Task requirements —
Your reply must contain exactly the lines running from the one with "camera: 125 degrees left, 20 degrees up" to the last line of the entries below, both included, and no other lines.

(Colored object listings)
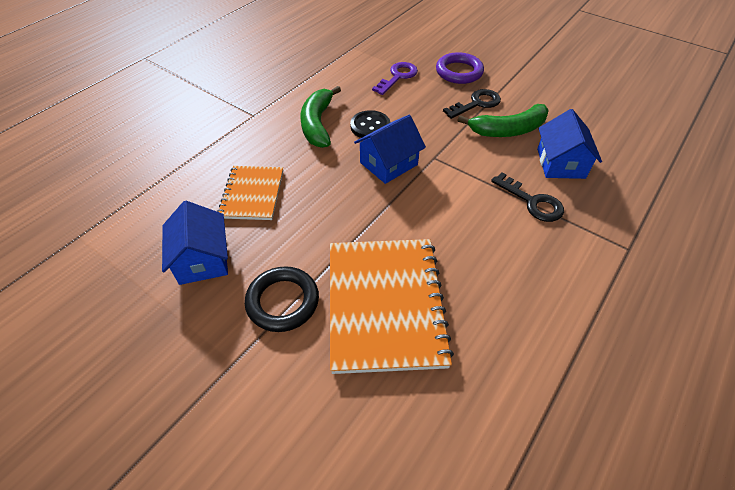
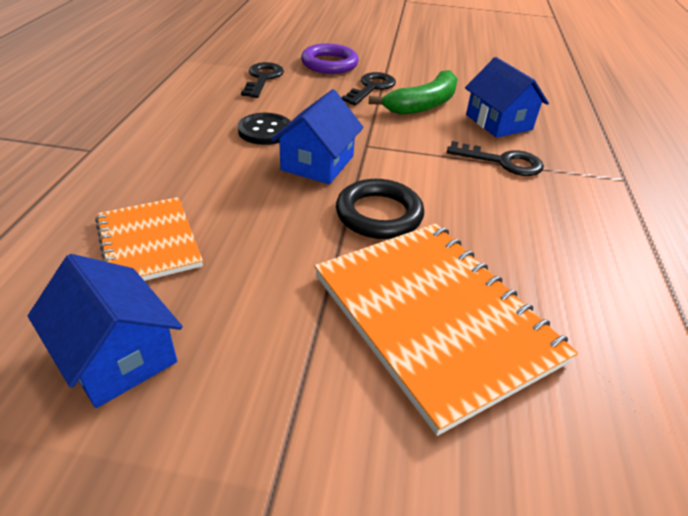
camera: 30 degrees left, 10 degrees down
black ring [245,266,319,332] -> black ring moved to [336,179,424,239]
green banana [301,86,341,148] -> none
purple key [372,62,418,95] -> black key [241,62,284,98]

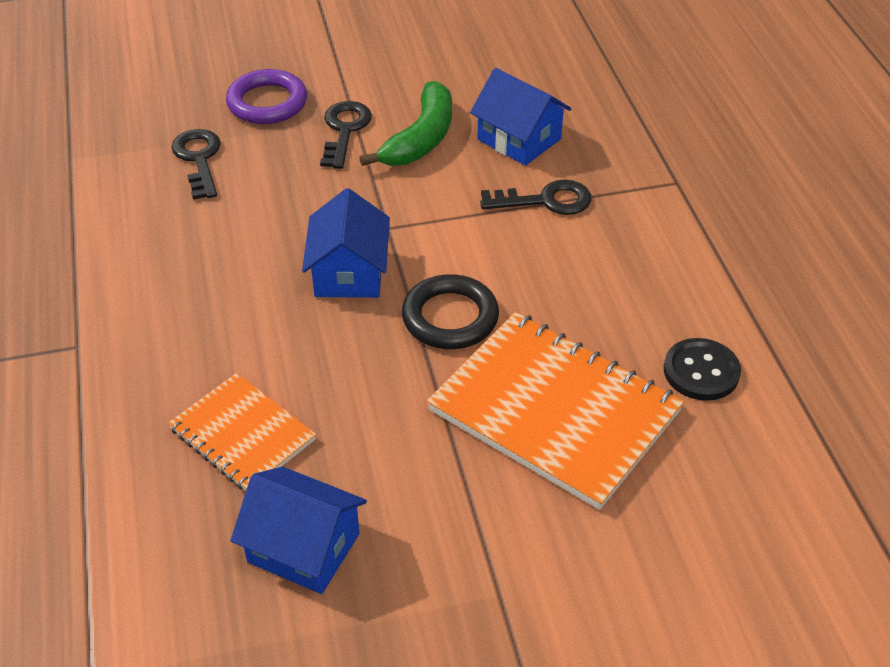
camera: 20 degrees left, 5 degrees up
black button [238,113,291,145] -> black button moved to [664,338,741,401]

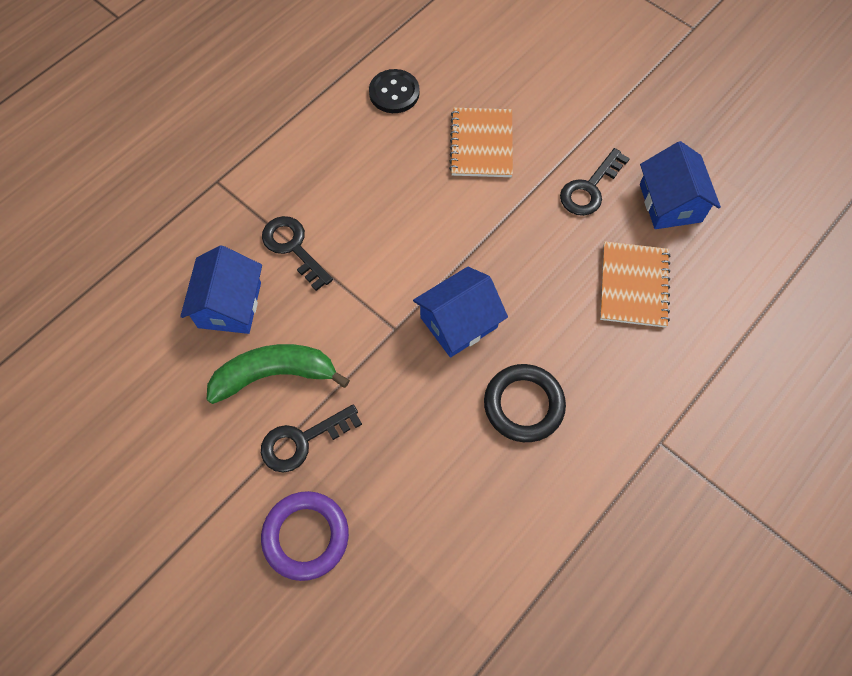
camera: 125 degrees left, 20 degrees up
black key [171,129,221,200] -> black key moved to [560,148,630,216]
black ring [402,274,499,349] -> black ring moved to [484,364,566,442]
orange notebook [427,312,684,510] -> orange notebook [449,108,513,177], size x0.58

Solution below —
camera: 125 degrees left, 20 degrees up
black key [171,129,221,200] -> black key moved to [560,148,630,216]
black ring [402,274,499,349] -> black ring moved to [484,364,566,442]
orange notebook [427,312,684,510] -> orange notebook [449,108,513,177], size x0.58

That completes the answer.